___ LISTED RECORDS ___

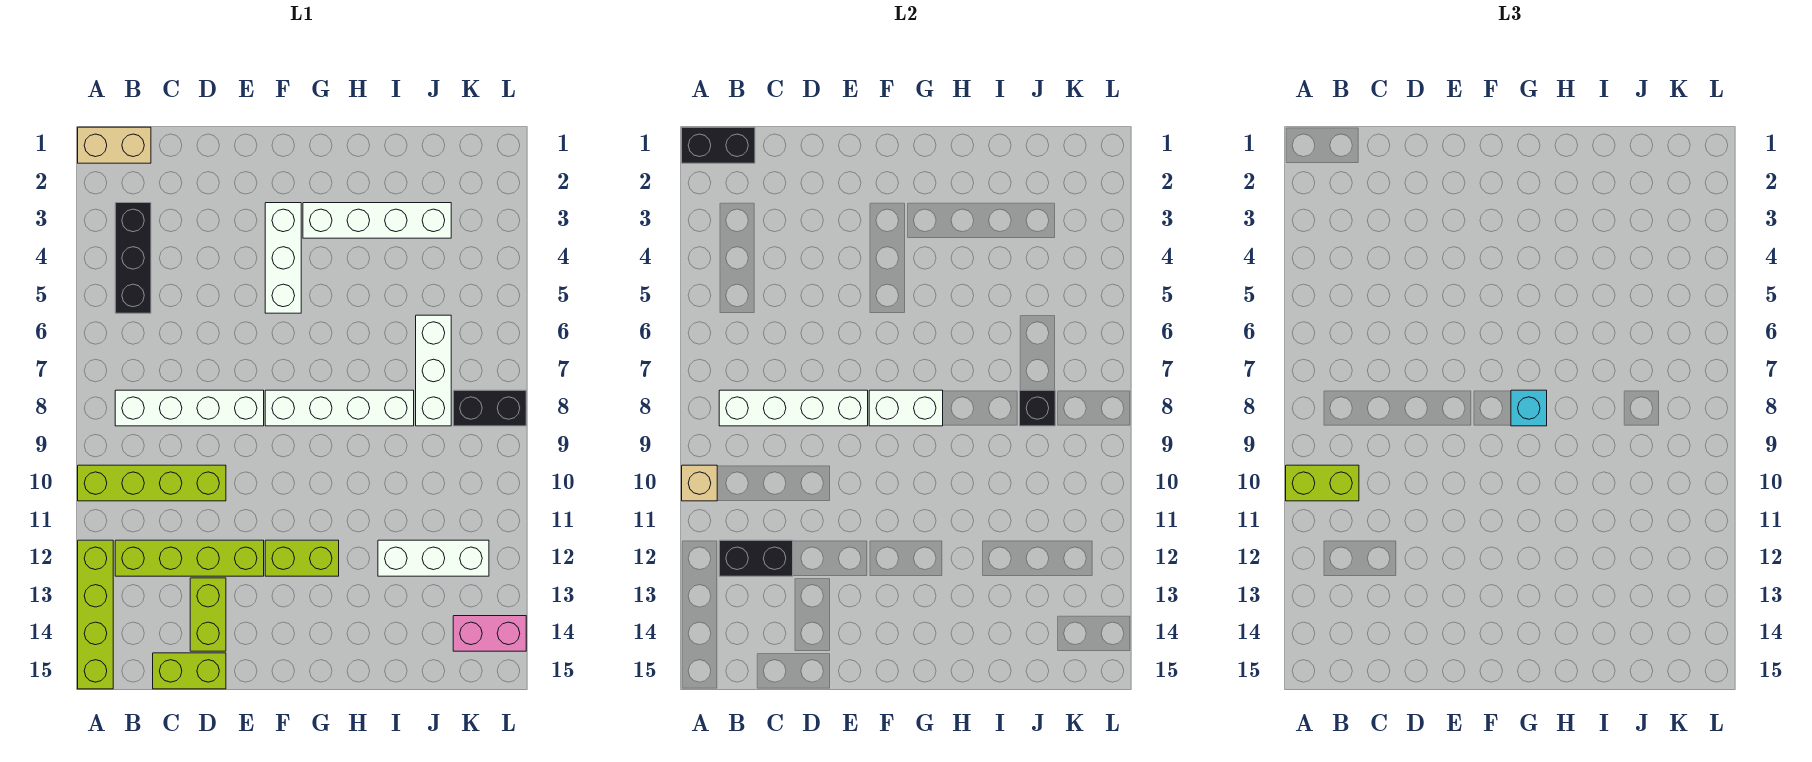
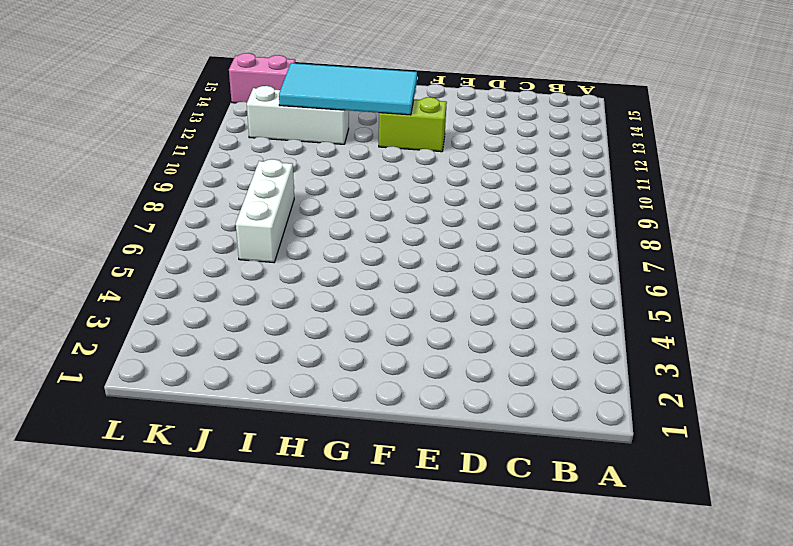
cyan tile G12:J13 level 2 -> none
none -> tan brick A1:B1 level 1
none -> lime brick A10:D10 level 1
none -> lime brick A12:A15 level 1

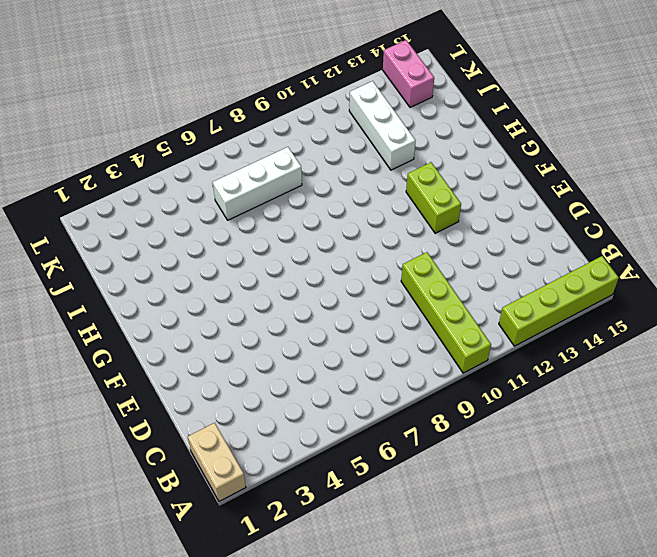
none -> black brick B3:B5 level 1
none -> white brick B8:E8 level 1
none -> lime brick B12:E12 level 1

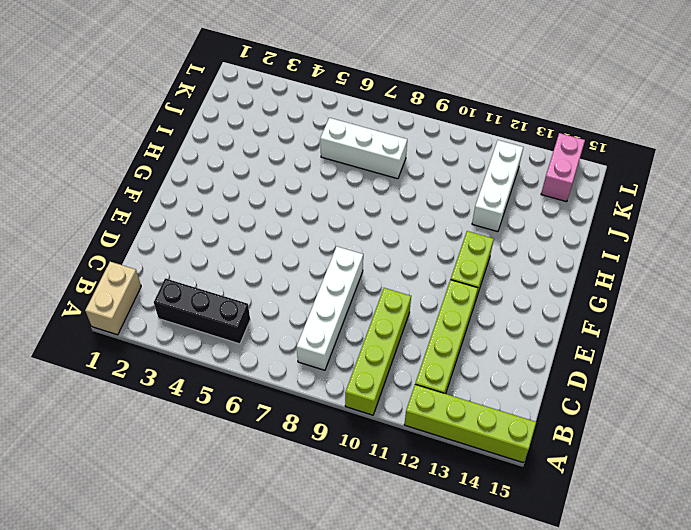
none -> lime brick C15:D15 level 1
none -> lime brick D13:D14 level 1
none -> white brick F3:F5 level 1

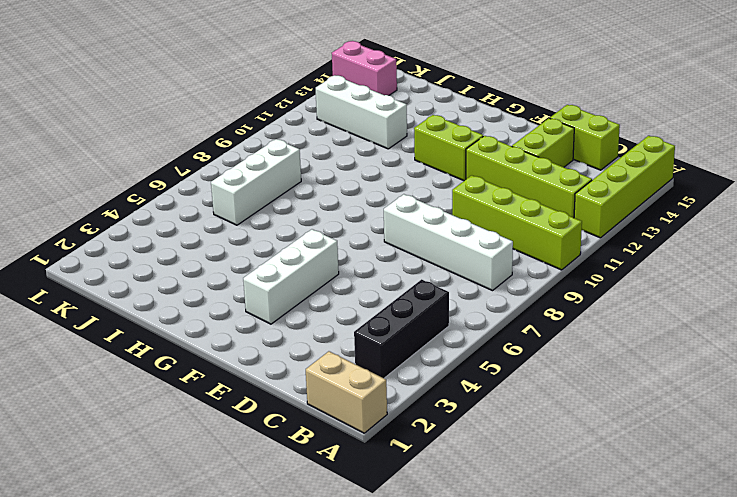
none -> white brick F8:I8 level 1
none -> white brick G3:J3 level 1
none -> black brick K8:L8 level 1

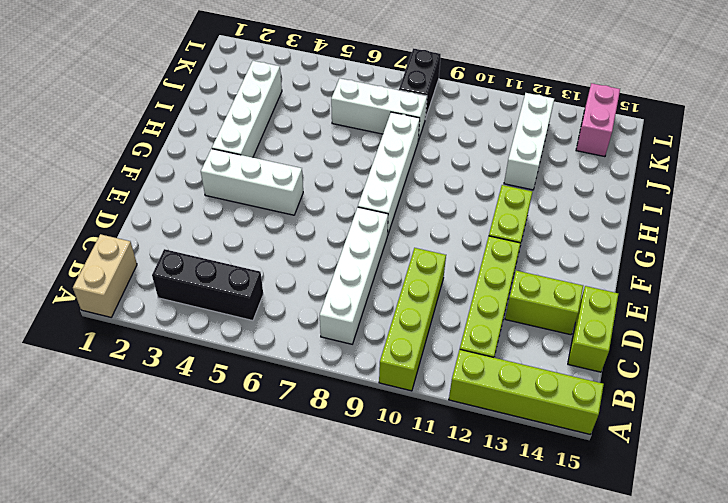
none -> black brick A1:B1 level 2
none -> tan brick A10 level 2
none -> white brick B8:E8 level 2

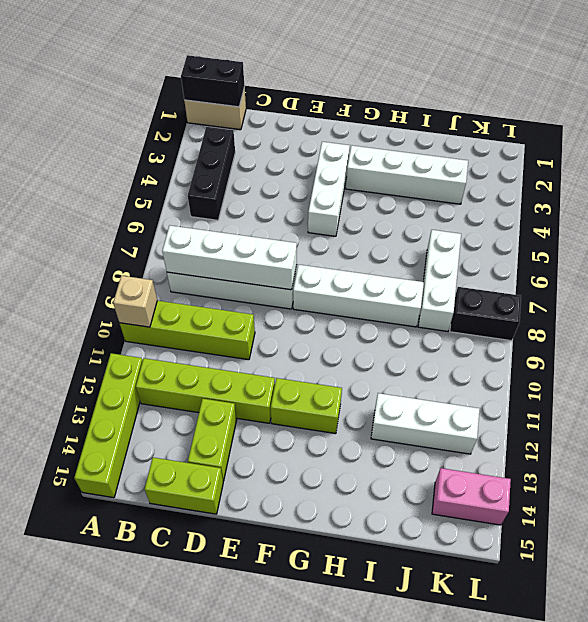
none -> black brick B12:C12 level 2
none -> white brick F8:G8 level 2
none -> black brick J8 level 2

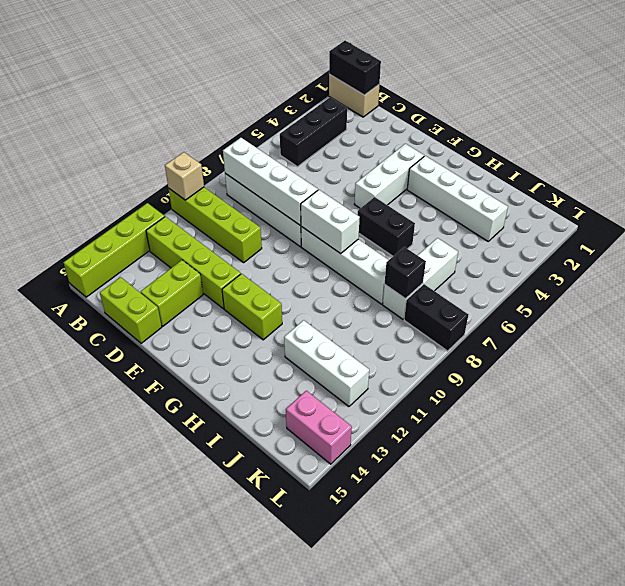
black brick G6:H6 level 1 -> black brick B12:C12 level 2
none -> lime brick A10:B10 level 3
none -> cyan brick G8 level 3

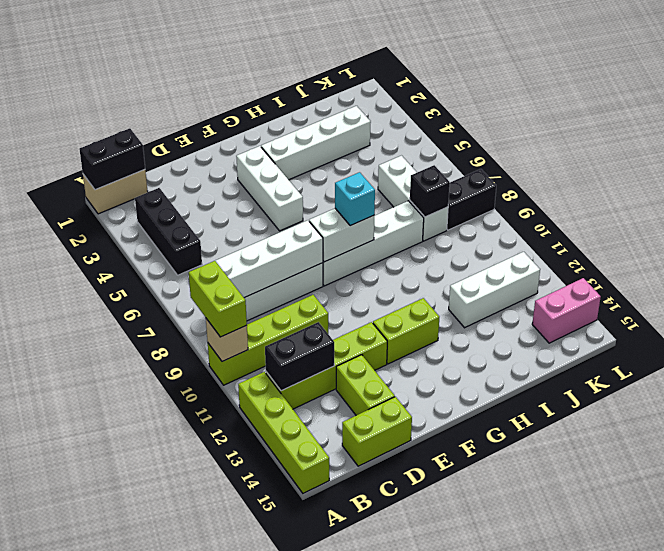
lime brick A9:A10 level 3 -> lime brick A10:B10 level 3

___

### WHAT YOU SHOULD DO
The pictures alone are to be left out when the data above is copied; all else must match exactly.

### ANSWER TO THIS TASK
cyan tile G12:J13 level 2 -> none
none -> tan brick A1:B1 level 1
none -> lime brick A10:D10 level 1
none -> lime brick A12:A15 level 1

none -> black brick B3:B5 level 1
none -> white brick B8:E8 level 1
none -> lime brick B12:E12 level 1

none -> lime brick C15:D15 level 1
none -> lime brick D13:D14 level 1
none -> white brick F3:F5 level 1

none -> white brick F8:I8 level 1
none -> white brick G3:J3 level 1
none -> black brick K8:L8 level 1

none -> black brick A1:B1 level 2
none -> tan brick A10 level 2
none -> white brick B8:E8 level 2

none -> black brick B12:C12 level 2
none -> white brick F8:G8 level 2
none -> black brick J8 level 2

black brick G6:H6 level 1 -> black brick B12:C12 level 2
none -> lime brick A10:B10 level 3
none -> cyan brick G8 level 3

lime brick A9:A10 level 3 -> lime brick A10:B10 level 3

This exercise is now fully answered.